[[ SOURCE INFORMATION, beginning ]]
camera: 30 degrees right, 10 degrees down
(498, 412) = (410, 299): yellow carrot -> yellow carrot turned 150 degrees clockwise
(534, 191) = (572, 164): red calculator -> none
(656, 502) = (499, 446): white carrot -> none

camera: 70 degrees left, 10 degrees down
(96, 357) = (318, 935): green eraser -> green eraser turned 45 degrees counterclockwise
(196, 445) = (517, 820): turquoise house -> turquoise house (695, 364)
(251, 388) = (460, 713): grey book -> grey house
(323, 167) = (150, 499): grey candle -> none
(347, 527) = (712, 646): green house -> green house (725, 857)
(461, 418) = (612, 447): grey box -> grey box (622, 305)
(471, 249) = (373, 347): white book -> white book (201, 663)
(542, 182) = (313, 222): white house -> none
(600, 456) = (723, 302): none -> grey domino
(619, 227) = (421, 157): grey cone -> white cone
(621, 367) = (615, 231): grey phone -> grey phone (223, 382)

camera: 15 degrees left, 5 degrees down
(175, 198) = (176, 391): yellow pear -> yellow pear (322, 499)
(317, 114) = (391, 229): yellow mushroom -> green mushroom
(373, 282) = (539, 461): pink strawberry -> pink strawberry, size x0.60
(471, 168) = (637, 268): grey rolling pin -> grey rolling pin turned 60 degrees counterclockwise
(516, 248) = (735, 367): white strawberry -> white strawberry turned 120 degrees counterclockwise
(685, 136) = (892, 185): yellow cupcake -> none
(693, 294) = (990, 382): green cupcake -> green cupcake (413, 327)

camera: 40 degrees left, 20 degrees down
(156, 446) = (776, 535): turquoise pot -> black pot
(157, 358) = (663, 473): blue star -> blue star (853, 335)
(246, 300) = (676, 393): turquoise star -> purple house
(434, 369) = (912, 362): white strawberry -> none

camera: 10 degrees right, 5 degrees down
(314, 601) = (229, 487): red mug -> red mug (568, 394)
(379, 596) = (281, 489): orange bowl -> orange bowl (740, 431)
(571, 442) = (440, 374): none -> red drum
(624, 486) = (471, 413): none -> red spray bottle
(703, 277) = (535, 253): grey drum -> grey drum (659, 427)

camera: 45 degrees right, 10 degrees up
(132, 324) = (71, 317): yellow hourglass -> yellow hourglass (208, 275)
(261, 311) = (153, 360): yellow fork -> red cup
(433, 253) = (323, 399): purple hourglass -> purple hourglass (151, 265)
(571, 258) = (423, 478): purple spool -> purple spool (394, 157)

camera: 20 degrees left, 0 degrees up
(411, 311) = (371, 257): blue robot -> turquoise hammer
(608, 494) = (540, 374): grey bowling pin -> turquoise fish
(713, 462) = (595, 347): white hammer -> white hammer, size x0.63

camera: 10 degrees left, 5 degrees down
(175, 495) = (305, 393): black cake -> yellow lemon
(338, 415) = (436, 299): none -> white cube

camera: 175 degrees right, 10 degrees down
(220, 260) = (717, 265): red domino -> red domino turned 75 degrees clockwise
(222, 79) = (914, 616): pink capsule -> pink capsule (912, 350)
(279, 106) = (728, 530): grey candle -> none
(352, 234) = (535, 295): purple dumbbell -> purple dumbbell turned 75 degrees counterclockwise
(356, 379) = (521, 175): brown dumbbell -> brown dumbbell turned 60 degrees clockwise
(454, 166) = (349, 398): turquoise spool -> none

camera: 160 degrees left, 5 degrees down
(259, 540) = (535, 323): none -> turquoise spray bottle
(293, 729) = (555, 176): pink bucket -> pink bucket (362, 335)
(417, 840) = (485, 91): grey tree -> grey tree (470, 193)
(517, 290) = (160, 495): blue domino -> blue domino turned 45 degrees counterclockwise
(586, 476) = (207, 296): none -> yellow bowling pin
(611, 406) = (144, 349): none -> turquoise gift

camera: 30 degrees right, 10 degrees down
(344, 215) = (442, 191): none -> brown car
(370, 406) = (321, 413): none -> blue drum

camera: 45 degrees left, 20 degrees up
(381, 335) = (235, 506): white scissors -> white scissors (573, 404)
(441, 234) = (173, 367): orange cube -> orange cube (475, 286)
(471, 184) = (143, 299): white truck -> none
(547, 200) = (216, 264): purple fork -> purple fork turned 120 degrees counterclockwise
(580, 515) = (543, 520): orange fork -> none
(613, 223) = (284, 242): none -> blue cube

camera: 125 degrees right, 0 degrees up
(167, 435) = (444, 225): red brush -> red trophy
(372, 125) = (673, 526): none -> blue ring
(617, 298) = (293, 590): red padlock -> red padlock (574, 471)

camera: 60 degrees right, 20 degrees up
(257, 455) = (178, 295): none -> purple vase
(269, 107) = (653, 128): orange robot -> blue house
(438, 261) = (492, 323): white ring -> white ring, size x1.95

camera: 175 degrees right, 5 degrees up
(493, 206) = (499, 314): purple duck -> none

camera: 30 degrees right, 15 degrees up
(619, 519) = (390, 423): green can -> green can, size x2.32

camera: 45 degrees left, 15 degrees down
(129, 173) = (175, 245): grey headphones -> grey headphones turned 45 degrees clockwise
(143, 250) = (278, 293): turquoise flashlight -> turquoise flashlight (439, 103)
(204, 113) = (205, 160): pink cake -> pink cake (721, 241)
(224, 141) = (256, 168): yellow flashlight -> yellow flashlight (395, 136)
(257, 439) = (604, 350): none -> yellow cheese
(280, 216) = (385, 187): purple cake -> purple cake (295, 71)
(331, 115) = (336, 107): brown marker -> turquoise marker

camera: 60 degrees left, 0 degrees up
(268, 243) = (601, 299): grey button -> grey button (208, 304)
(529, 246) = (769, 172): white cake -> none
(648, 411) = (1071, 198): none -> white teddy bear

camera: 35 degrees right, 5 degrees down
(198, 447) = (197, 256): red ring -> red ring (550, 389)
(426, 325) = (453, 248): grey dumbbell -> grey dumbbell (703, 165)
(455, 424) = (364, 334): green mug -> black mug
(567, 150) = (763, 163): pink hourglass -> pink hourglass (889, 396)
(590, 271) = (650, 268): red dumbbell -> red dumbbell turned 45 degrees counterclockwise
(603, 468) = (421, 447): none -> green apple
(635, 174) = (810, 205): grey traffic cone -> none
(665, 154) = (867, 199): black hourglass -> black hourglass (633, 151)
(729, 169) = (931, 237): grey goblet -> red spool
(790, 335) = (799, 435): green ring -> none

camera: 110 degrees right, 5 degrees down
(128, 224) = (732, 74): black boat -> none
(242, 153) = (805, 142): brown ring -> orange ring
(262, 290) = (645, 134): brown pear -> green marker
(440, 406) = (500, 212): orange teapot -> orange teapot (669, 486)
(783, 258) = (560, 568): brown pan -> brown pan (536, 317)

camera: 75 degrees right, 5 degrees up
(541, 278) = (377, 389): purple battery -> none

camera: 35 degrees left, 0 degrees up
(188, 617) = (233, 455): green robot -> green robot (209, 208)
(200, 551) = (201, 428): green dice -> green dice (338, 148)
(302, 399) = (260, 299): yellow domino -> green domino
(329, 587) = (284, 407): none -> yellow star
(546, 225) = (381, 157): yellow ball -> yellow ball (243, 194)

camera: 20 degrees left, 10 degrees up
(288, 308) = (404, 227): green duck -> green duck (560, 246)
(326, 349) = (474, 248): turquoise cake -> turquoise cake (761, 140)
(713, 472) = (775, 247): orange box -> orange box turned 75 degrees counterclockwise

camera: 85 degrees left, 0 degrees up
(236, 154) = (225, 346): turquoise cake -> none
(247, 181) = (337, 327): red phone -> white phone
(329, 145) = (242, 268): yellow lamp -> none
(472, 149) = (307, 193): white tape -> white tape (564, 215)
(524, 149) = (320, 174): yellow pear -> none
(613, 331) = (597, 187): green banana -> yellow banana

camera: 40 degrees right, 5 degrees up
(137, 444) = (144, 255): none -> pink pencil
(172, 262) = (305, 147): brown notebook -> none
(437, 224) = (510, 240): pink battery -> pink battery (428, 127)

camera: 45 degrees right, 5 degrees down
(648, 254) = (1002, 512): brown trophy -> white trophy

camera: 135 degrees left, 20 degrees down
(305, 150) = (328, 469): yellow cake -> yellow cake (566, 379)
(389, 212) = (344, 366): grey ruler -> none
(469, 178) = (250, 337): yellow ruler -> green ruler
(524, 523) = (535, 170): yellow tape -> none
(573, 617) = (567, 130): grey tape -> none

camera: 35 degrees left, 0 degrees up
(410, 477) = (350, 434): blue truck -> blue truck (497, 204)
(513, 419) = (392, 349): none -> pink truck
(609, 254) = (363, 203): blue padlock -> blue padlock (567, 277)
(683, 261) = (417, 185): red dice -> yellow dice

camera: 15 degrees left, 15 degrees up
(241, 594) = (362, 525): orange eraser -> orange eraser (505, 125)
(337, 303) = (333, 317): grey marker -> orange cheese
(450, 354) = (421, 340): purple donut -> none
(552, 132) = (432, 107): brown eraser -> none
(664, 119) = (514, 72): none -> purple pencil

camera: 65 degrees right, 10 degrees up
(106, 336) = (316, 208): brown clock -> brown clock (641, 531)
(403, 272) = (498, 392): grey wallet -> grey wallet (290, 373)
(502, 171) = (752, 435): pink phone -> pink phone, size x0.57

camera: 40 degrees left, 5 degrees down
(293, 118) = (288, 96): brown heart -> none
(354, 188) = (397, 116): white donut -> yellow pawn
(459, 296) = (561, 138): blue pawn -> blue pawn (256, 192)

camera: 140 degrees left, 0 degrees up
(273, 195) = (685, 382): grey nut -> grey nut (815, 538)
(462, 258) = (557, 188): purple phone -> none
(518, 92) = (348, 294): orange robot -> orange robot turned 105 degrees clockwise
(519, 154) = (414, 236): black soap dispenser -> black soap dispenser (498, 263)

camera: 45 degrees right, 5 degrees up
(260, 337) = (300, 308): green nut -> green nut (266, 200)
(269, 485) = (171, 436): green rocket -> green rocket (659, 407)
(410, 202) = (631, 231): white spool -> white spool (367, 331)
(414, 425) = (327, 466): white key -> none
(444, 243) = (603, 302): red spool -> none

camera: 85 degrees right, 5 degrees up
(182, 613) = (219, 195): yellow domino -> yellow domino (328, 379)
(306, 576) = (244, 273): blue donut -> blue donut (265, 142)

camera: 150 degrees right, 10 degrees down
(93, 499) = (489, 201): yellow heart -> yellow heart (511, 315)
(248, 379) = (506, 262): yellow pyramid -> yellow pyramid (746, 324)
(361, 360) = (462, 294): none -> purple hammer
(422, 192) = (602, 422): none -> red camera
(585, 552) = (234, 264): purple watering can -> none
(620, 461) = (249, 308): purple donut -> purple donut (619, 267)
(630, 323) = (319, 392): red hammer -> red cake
[[ SOURCE INFORMATION, end ]]
WHAT IS BEING ASKED: Take the lines above from the one containing "(411, 311) = (371, 257): blue" down to the one containing "(222, 79) = (914, 616): pink", and transcribe them exactly, both ends included.

RESPONSE TO THE EXERCISE:
(411, 311) = (371, 257): blue robot -> turquoise hammer
(608, 494) = (540, 374): grey bowling pin -> turquoise fish
(713, 462) = (595, 347): white hammer -> white hammer, size x0.63

camera: 10 degrees left, 5 degrees down
(175, 495) = (305, 393): black cake -> yellow lemon
(338, 415) = (436, 299): none -> white cube

camera: 175 degrees right, 10 degrees down
(220, 260) = (717, 265): red domino -> red domino turned 75 degrees clockwise
(222, 79) = (914, 616): pink capsule -> pink capsule (912, 350)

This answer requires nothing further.